[EXTRACTED INFORMATION]
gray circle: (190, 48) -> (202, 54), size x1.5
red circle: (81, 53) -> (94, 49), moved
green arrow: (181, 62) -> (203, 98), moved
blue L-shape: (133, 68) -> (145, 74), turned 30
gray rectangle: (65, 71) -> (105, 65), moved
[/EXTRACTED INFORMATION]
Your task is to retype the complete material exactly as it was given.

# WRITTEN SOLUTION
gray circle: (190, 48) -> (202, 54), size x1.5
red circle: (81, 53) -> (94, 49), moved
green arrow: (181, 62) -> (203, 98), moved
blue L-shape: (133, 68) -> (145, 74), turned 30
gray rectangle: (65, 71) -> (105, 65), moved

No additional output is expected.